*EXERCISE GOAL*: Your job is to retype the records exactly while dropping every picture.
──────── DATA PROVIDED
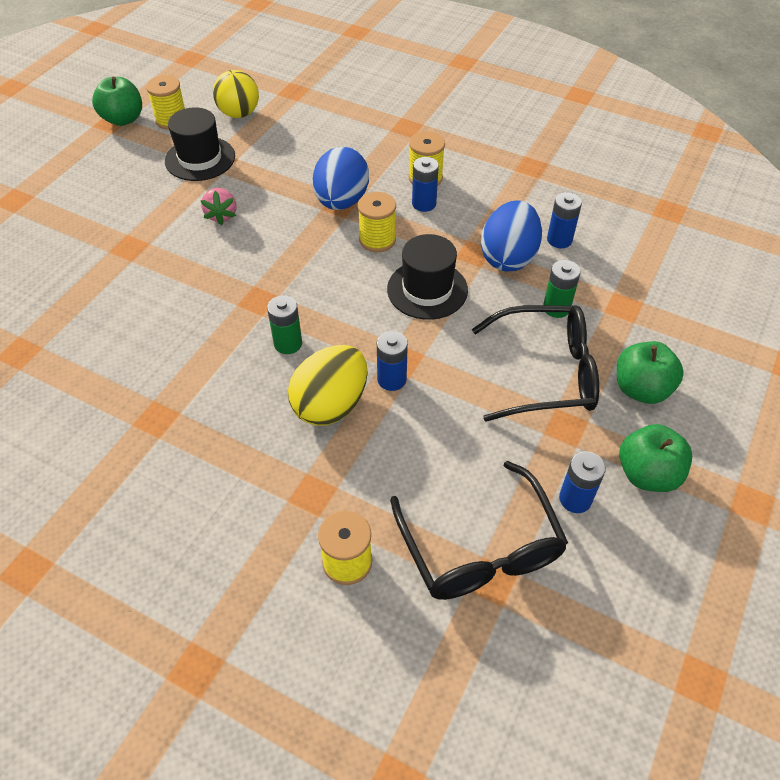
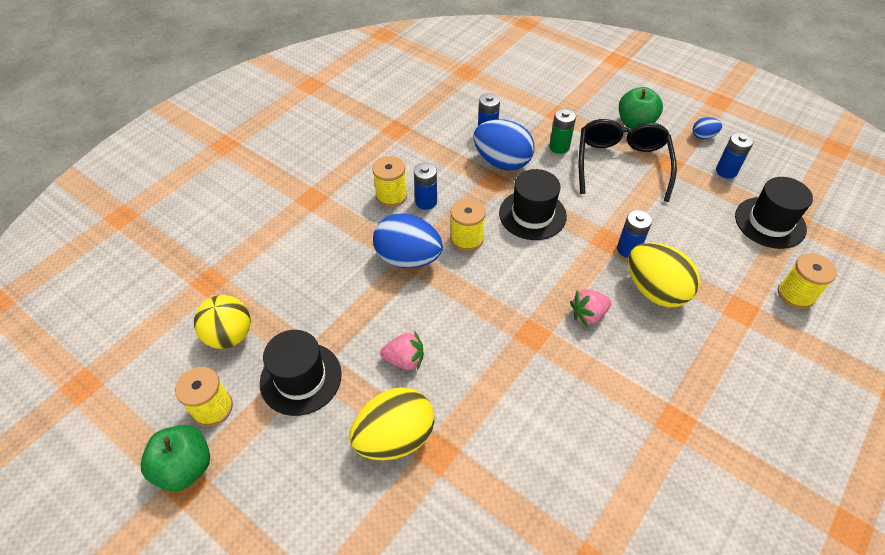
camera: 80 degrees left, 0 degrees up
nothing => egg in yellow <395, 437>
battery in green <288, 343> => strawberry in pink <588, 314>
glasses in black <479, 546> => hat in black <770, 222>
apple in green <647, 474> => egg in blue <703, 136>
────────────────
*TASK OUTPUT*:
camera: 80 degrees left, 0 degrees up
nothing => egg in yellow <395, 437>
battery in green <288, 343> => strawberry in pink <588, 314>
glasses in black <479, 546> => hat in black <770, 222>
apple in green <647, 474> => egg in blue <703, 136>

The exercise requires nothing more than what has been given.